__Data shown__.
*** Begin section ***

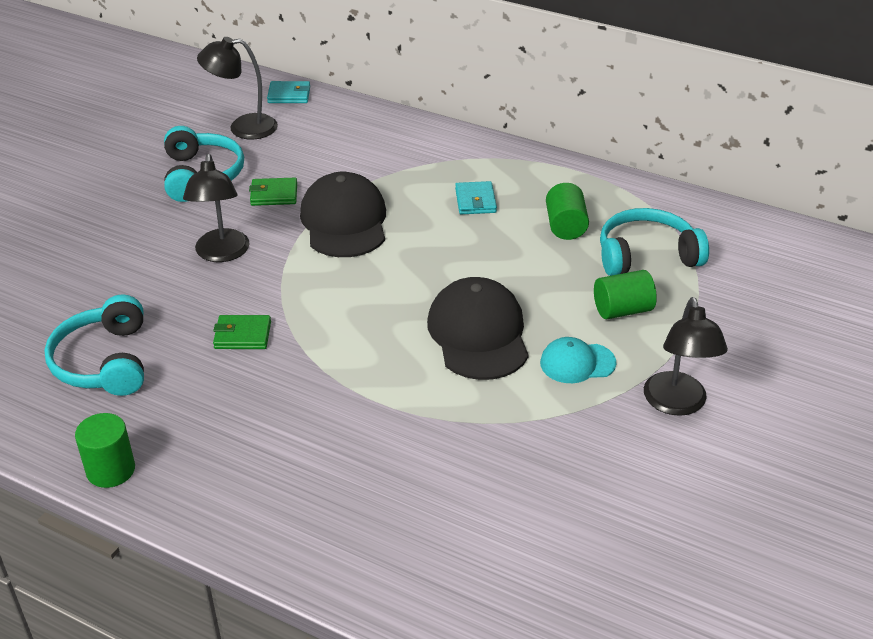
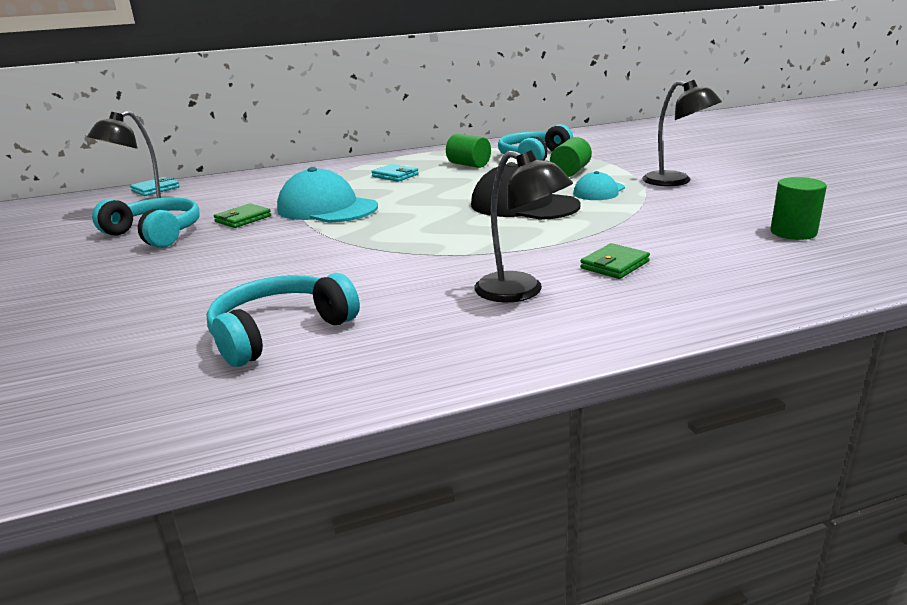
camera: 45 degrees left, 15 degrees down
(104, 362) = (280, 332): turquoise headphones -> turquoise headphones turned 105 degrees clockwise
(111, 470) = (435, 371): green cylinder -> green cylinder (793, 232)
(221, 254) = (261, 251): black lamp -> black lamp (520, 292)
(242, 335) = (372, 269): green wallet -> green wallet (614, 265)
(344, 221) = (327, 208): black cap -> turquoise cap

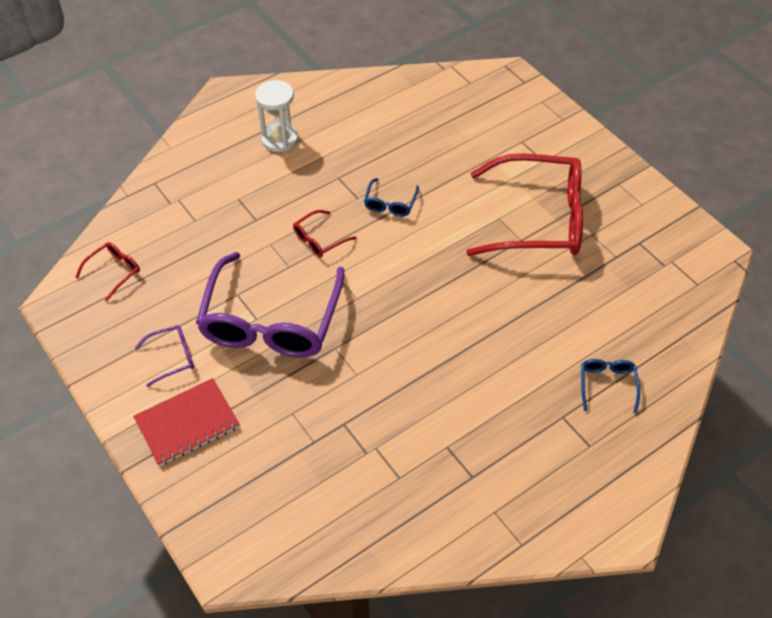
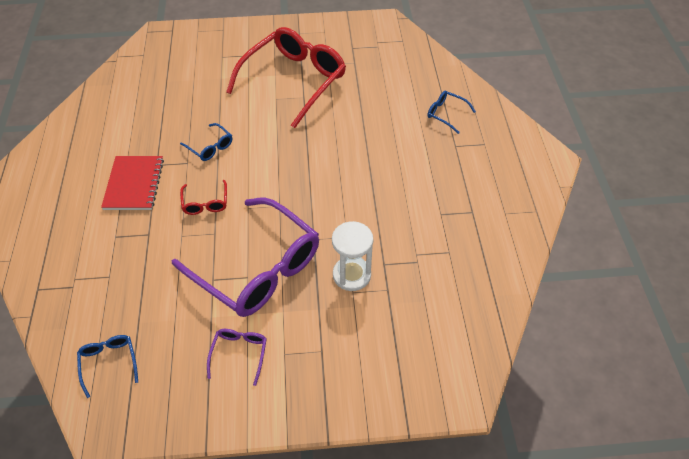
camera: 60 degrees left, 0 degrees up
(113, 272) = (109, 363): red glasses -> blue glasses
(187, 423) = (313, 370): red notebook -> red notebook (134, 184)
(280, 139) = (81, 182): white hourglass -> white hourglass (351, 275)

*** End section ***

__Assigned task__. Please work out how many lines in this listing contain "degrees", then give only that number.

__Response to this exercise__. 3